The result should be an exact copy of the lines from the one with "none -> tan plate F1:H1 level 2" through the last line of the data below, both included.

* [MATERIAL PROVIDED]:
══════

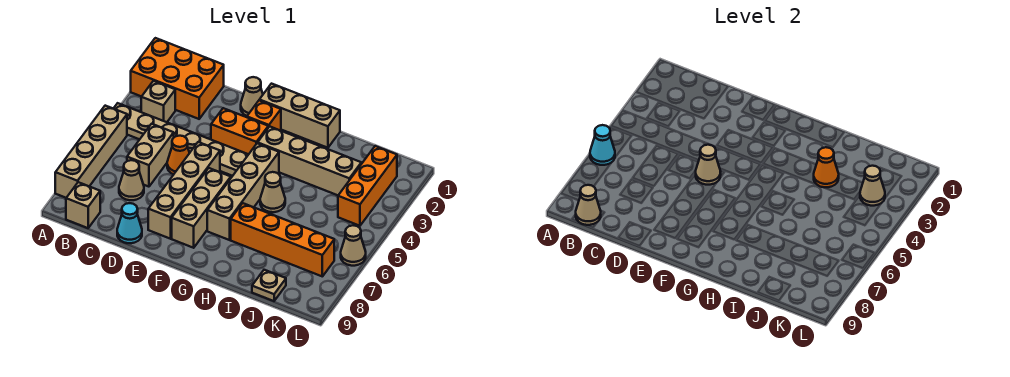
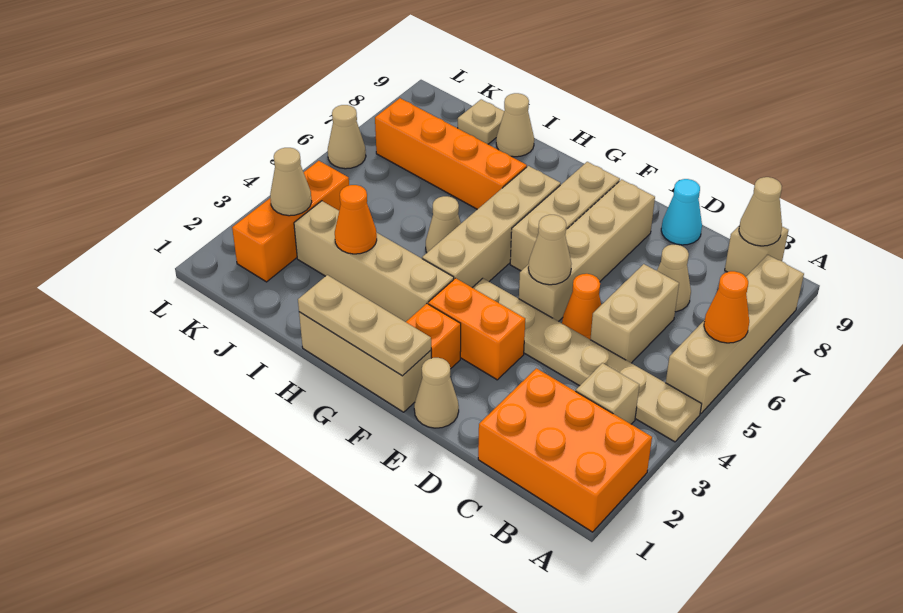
cyan cone A6 level 2 -> orange cone A6 level 2
none -> tan plate F1:H1 level 2
none -> tan cone I9 level 1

══════

* [SOLUTION FOR THIS EXERCISE]:
none -> tan plate F1:H1 level 2
none -> tan cone I9 level 1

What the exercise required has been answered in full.